ASSIGNED TASK
Which lines in the records below contain the word "cyan"? Copy each one out.

PROVIDED ENTRIES
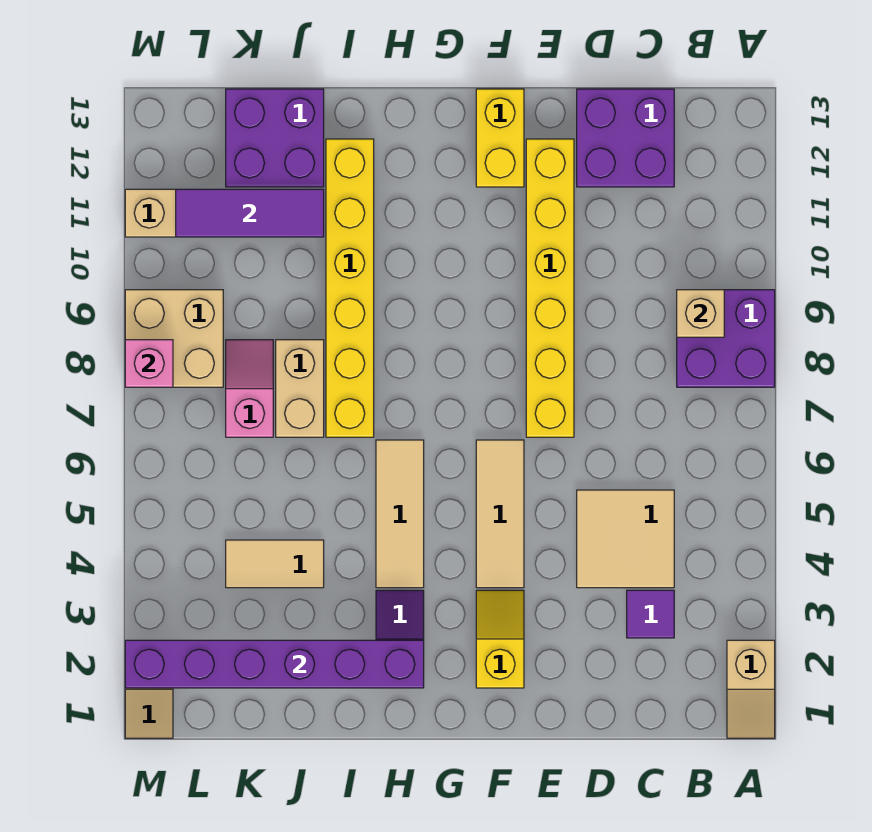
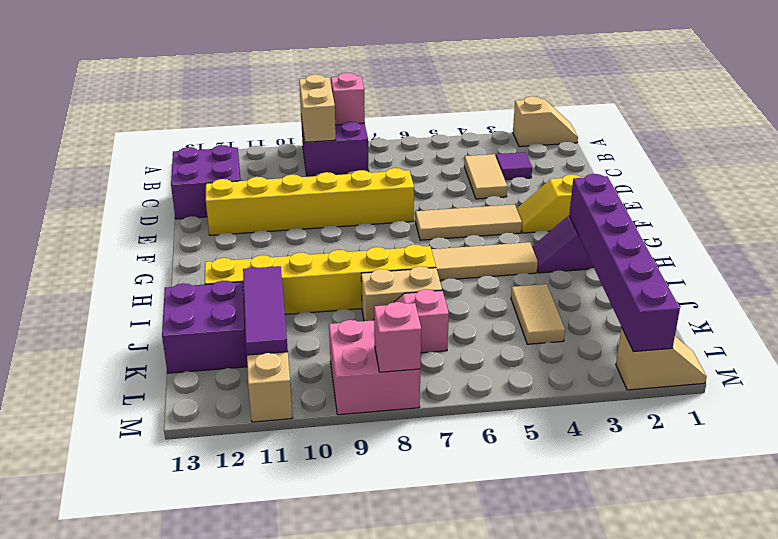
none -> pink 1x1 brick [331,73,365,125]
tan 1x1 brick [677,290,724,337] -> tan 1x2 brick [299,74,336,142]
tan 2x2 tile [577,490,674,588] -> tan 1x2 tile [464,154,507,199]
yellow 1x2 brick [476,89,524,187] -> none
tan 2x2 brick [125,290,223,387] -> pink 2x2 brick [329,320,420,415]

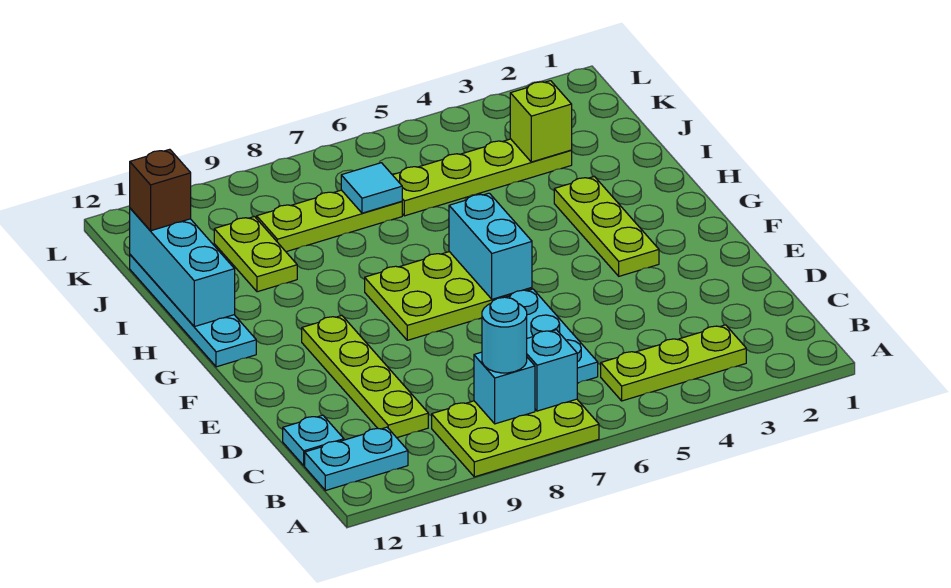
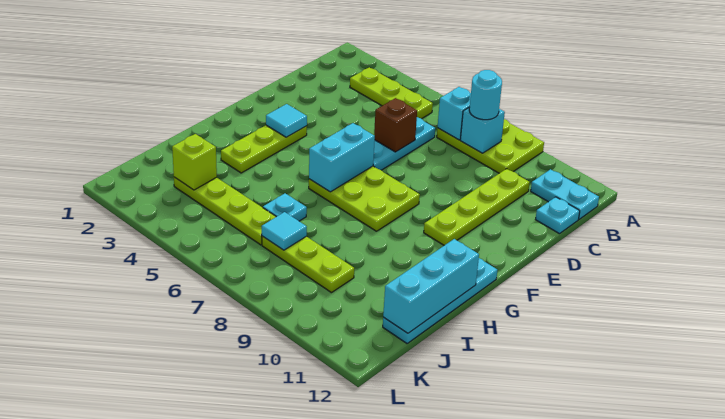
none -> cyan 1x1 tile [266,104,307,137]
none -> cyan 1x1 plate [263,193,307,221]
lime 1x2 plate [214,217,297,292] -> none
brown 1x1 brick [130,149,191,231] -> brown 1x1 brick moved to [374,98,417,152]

...

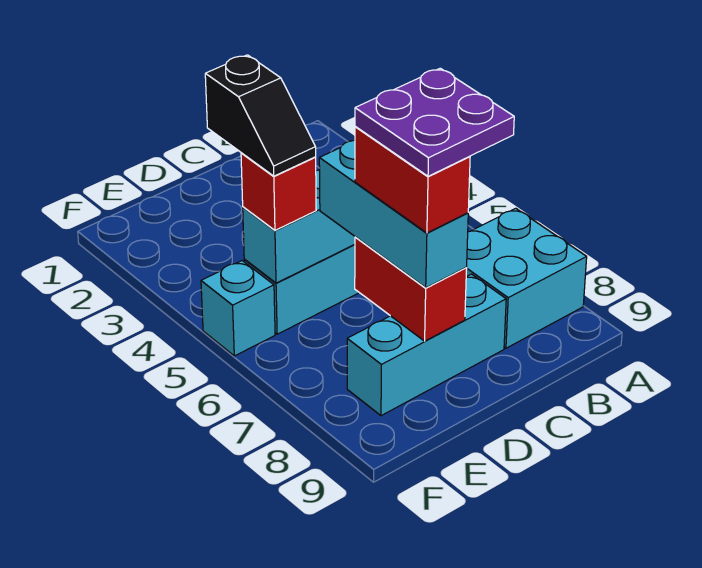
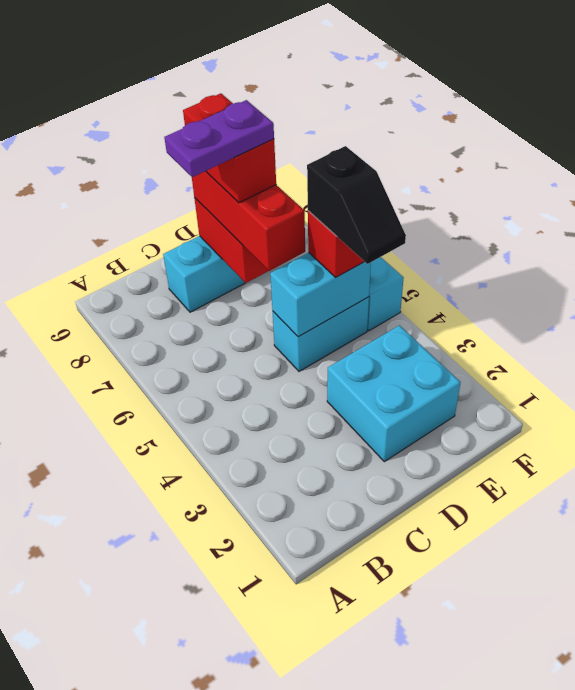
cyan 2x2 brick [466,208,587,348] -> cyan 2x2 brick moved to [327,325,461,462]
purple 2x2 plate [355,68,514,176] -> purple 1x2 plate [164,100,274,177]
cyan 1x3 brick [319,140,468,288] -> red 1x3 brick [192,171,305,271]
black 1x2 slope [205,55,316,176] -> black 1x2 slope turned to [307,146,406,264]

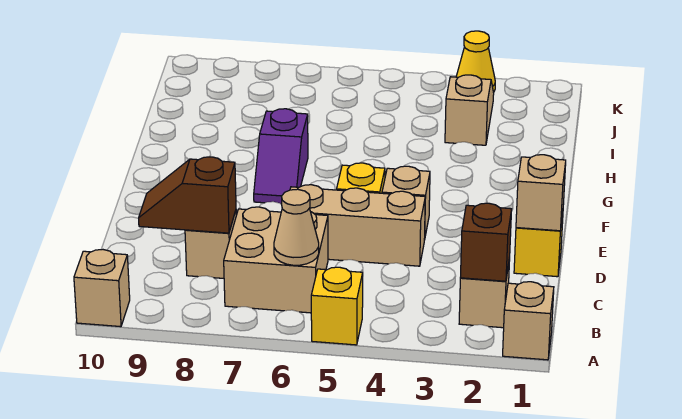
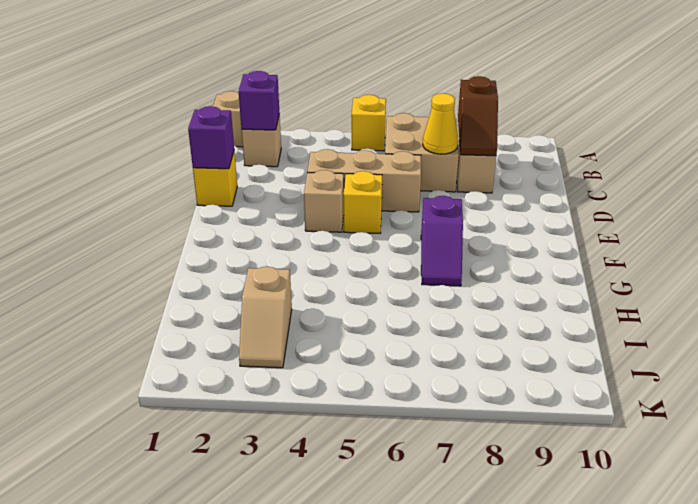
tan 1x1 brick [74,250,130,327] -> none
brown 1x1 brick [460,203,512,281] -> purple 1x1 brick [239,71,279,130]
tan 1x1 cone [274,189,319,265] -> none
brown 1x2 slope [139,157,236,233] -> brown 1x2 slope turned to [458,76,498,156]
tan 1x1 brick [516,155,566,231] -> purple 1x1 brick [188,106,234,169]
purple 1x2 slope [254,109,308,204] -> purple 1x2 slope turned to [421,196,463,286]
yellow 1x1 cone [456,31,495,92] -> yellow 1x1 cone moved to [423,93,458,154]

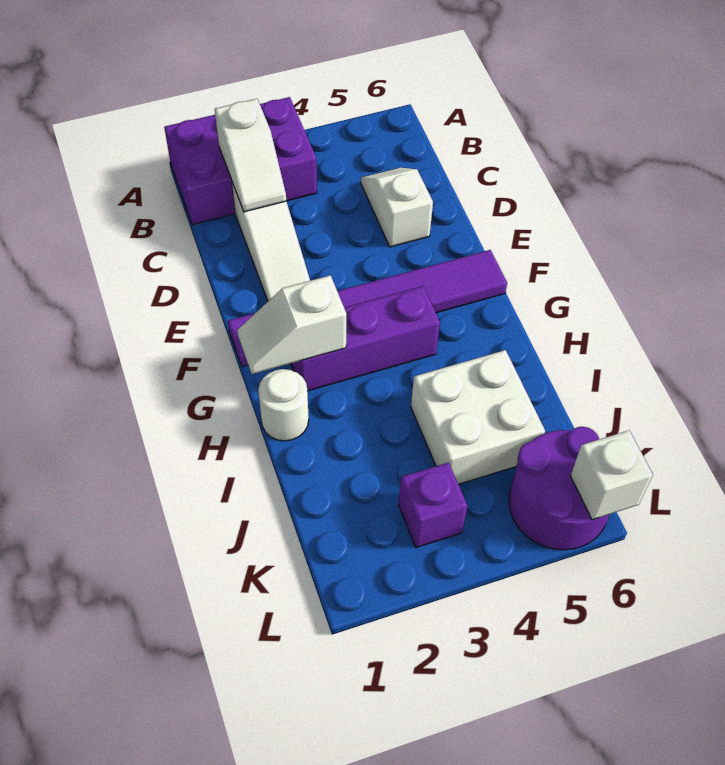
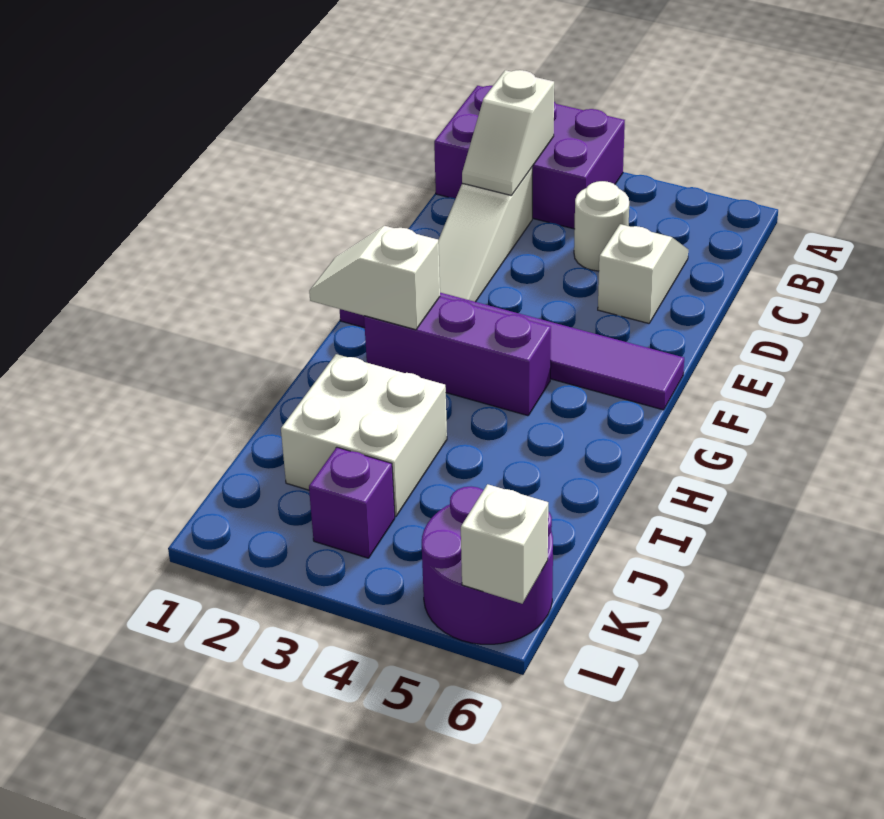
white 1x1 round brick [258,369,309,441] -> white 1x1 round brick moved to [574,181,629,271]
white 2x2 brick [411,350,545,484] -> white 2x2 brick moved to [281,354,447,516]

TASK OUTPUT
none -> cyan 1x1 tile [266,104,307,137]
none -> cyan 1x1 plate [263,193,307,221]
cyan 2x2 brick [466,208,587,348] -> cyan 2x2 brick moved to [327,325,461,462]
cyan 1x3 brick [319,140,468,288] -> red 1x3 brick [192,171,305,271]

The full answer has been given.